■ **Work to complete**
Reproduce all of the entries below word for word, line by line, without changing anything.

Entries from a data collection

────────

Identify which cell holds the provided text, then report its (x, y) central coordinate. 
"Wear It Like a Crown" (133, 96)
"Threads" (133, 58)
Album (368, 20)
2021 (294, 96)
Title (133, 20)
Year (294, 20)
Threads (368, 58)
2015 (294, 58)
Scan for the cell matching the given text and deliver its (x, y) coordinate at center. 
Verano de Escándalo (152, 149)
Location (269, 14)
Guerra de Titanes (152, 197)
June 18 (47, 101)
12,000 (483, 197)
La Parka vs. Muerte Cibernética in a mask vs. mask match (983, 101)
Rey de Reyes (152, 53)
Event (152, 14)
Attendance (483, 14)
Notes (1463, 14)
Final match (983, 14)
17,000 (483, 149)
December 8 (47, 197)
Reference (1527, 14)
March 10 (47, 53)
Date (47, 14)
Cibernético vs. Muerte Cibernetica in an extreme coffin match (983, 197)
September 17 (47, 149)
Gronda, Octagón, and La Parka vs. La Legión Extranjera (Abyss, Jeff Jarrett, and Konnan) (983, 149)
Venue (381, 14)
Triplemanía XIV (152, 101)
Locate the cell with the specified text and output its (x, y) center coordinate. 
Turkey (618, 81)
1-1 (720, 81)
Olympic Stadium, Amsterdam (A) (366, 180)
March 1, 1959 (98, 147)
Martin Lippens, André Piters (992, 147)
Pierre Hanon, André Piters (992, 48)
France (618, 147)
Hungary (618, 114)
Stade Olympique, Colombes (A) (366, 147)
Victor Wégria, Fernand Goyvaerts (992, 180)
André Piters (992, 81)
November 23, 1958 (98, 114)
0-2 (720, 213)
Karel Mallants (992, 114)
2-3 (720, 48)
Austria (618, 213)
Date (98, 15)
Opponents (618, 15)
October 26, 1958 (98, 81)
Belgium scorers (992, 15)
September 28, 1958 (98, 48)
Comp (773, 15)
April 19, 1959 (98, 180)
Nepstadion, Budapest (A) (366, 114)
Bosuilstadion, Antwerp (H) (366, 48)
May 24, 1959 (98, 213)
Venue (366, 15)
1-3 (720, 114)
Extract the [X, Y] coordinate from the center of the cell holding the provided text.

────────

■ **Response**
Identify which cell holds the provided text, then report its (x, y) central coordinate. 
"Wear It Like a Crown" (133, 96)
"Threads" (133, 58)
Album (368, 20)
2021 (294, 96)
Title (133, 20)
Year (294, 20)
Threads (368, 58)
2015 (294, 58)
Scan for the cell matching the given text and deliver its (x, y) coordinate at center. 
Verano de Escándalo (152, 149)
Location (269, 14)
Guerra de Titanes (152, 197)
June 18 (47, 101)
12,000 (483, 197)
La Parka vs. Muerte Cibernética in a mask vs. mask match (983, 101)
Rey de Reyes (152, 53)
Event (152, 14)
Attendance (483, 14)
Notes (1463, 14)
Final match (983, 14)
17,000 (483, 149)
December 8 (47, 197)
Reference (1527, 14)
March 10 (47, 53)
Date (47, 14)
Cibernético vs. Muerte Cibernetica in an extreme coffin match (983, 197)
September 17 (47, 149)
Gronda, Octagón, and La Parka vs. La Legión Extranjera (Abyss, Jeff Jarrett, and Konnan) (983, 149)
Venue (381, 14)
Triplemanía XIV (152, 101)
Locate the cell with the specified text and output its (x, y) center coordinate. 
Turkey (618, 81)
1-1 (720, 81)
Olympic Stadium, Amsterdam (A) (366, 180)
March 1, 1959 (98, 147)
Martin Lippens, André Piters (992, 147)
Pierre Hanon, André Piters (992, 48)
France (618, 147)
Hungary (618, 114)
Stade Olympique, Colombes (A) (366, 147)
Victor Wégria, Fernand Goyvaerts (992, 180)
André Piters (992, 81)
November 23, 1958 (98, 114)
0-2 (720, 213)
Karel Mallants (992, 114)
2-3 (720, 48)
Austria (618, 213)
Date (98, 15)
Opponents (618, 15)
October 26, 1958 (98, 81)
Belgium scorers (992, 15)
September 28, 1958 (98, 48)
Comp (773, 15)
April 19, 1959 (98, 180)
Nepstadion, Budapest (A) (366, 114)
Bosuilstadion, Antwerp (H) (366, 48)
May 24, 1959 (98, 213)
Venue (366, 15)
1-3 (720, 114)
Extract the [X, Y] coordinate from the center of the cell holding the provided text.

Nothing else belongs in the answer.